DATA BELOW:
——
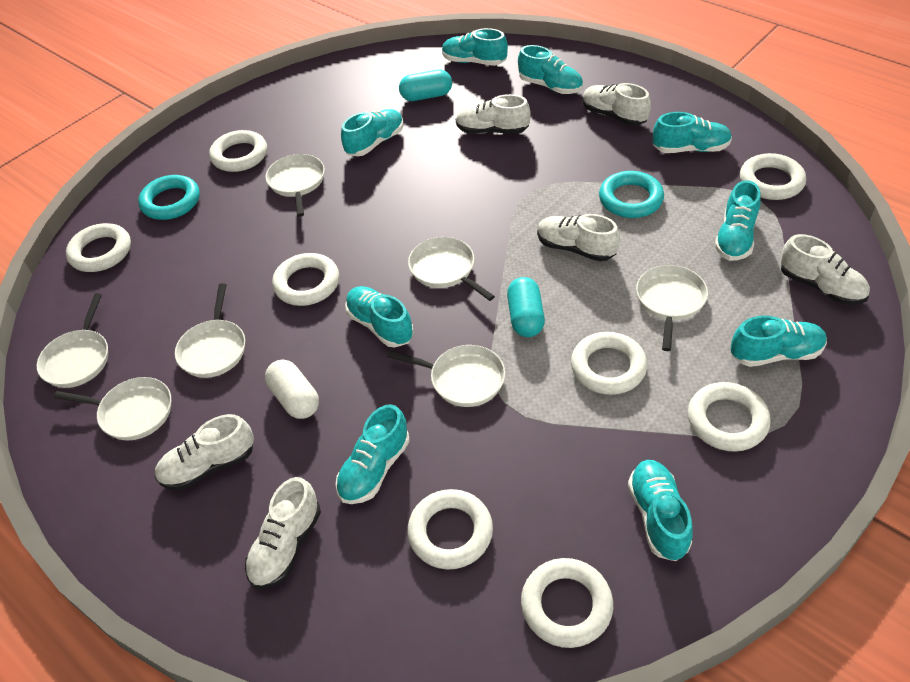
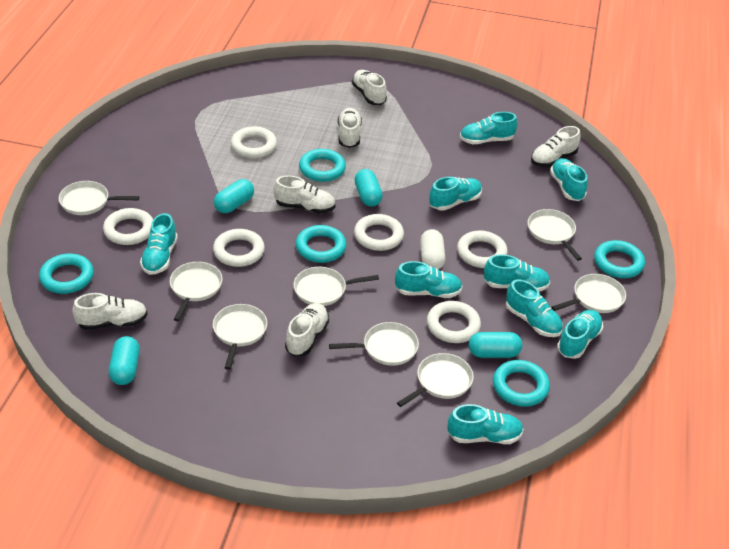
turquoise capsule: 2 -> 4
turquoise ring: 2 -> 5
white pan: 7 -> 8
white ring: 8 -> 6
——
PROBLEM DETAILS: Only the text of the listing above should be copied, exactly and with pictures left out.

RESPONSE TO THE EXERCISE:
turquoise capsule: 2 -> 4
turquoise ring: 2 -> 5
white pan: 7 -> 8
white ring: 8 -> 6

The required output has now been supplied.